Starting at the first line of the listing below, repeat each line up to and including the one containing "[246, 211, 282, 249] (first image)". Leave out pictures.

━━ Data

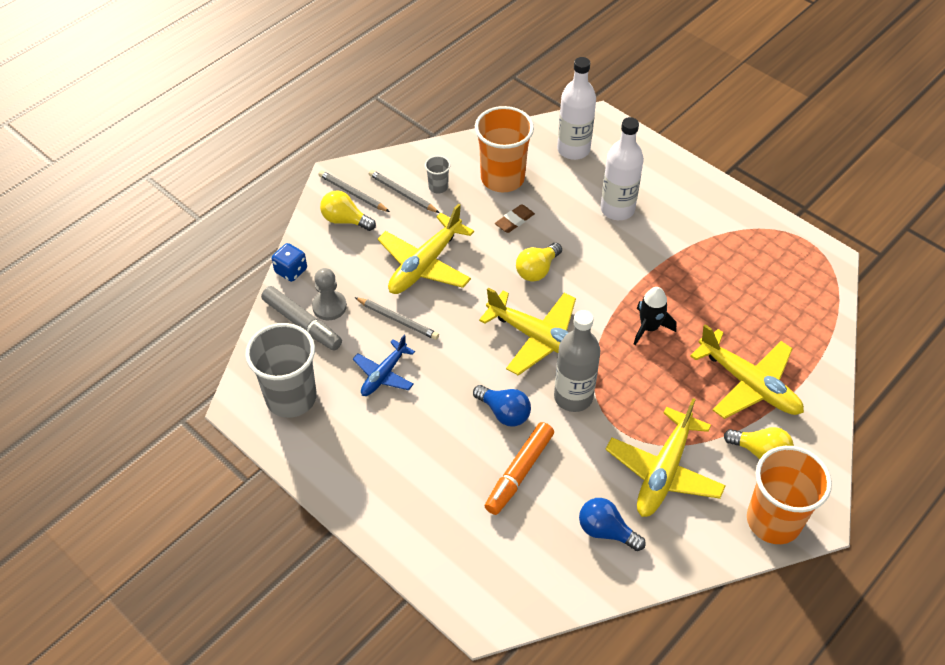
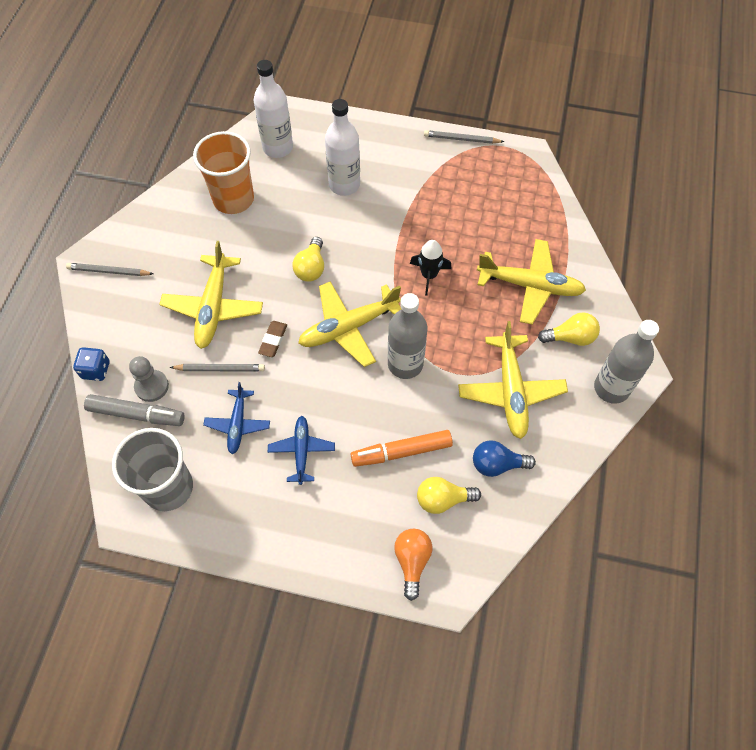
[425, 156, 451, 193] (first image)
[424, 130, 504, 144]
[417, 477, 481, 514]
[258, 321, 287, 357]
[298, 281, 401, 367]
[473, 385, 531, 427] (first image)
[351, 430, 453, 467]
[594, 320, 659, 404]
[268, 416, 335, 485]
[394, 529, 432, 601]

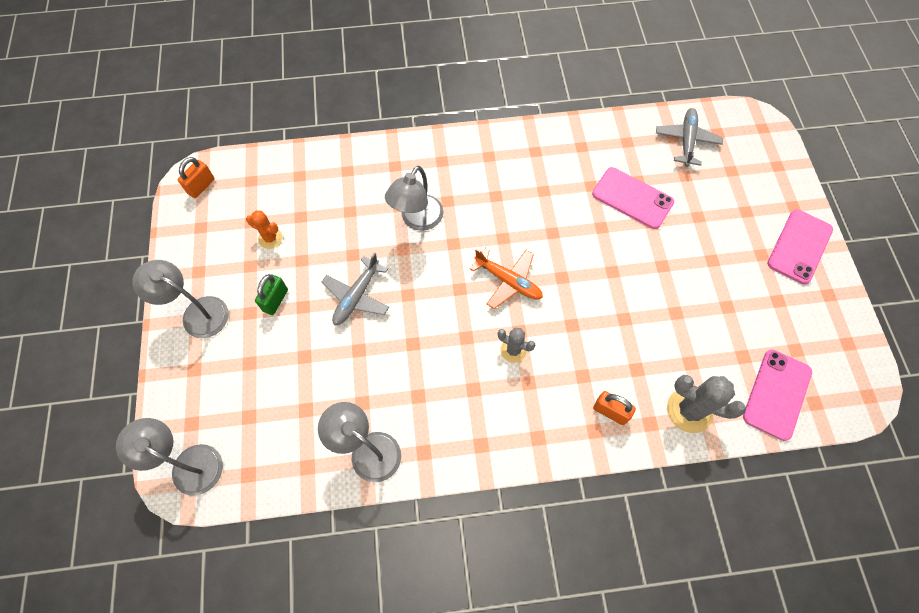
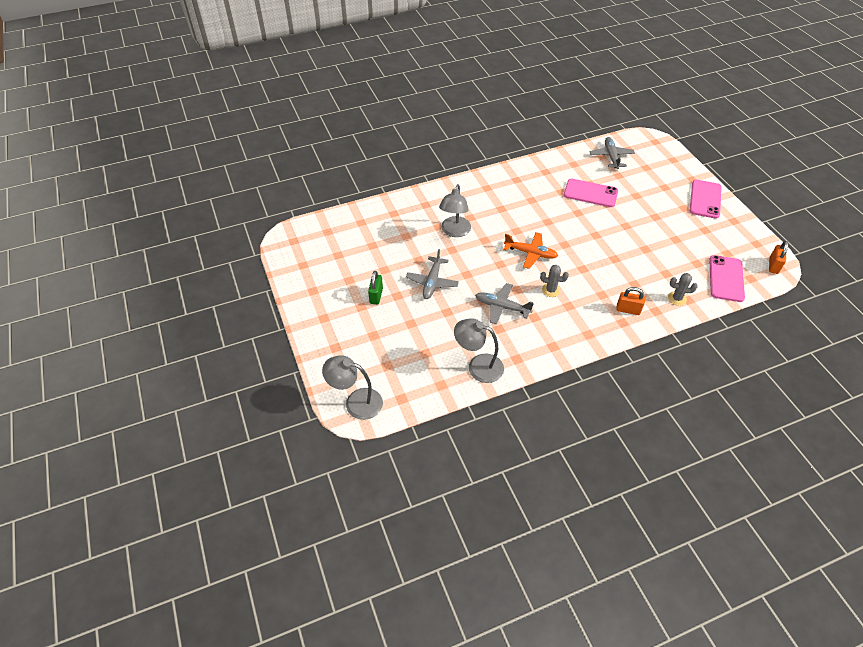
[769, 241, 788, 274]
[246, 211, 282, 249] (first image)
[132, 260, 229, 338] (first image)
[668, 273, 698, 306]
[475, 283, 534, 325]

━━━━

### Finished exercise:
[425, 156, 451, 193] (first image)
[424, 130, 504, 144]
[417, 477, 481, 514]
[258, 321, 287, 357]
[298, 281, 401, 367]
[473, 385, 531, 427] (first image)
[351, 430, 453, 467]
[594, 320, 659, 404]
[268, 416, 335, 485]
[394, 529, 432, 601]

[769, 241, 788, 274]
[246, 211, 282, 249] (first image)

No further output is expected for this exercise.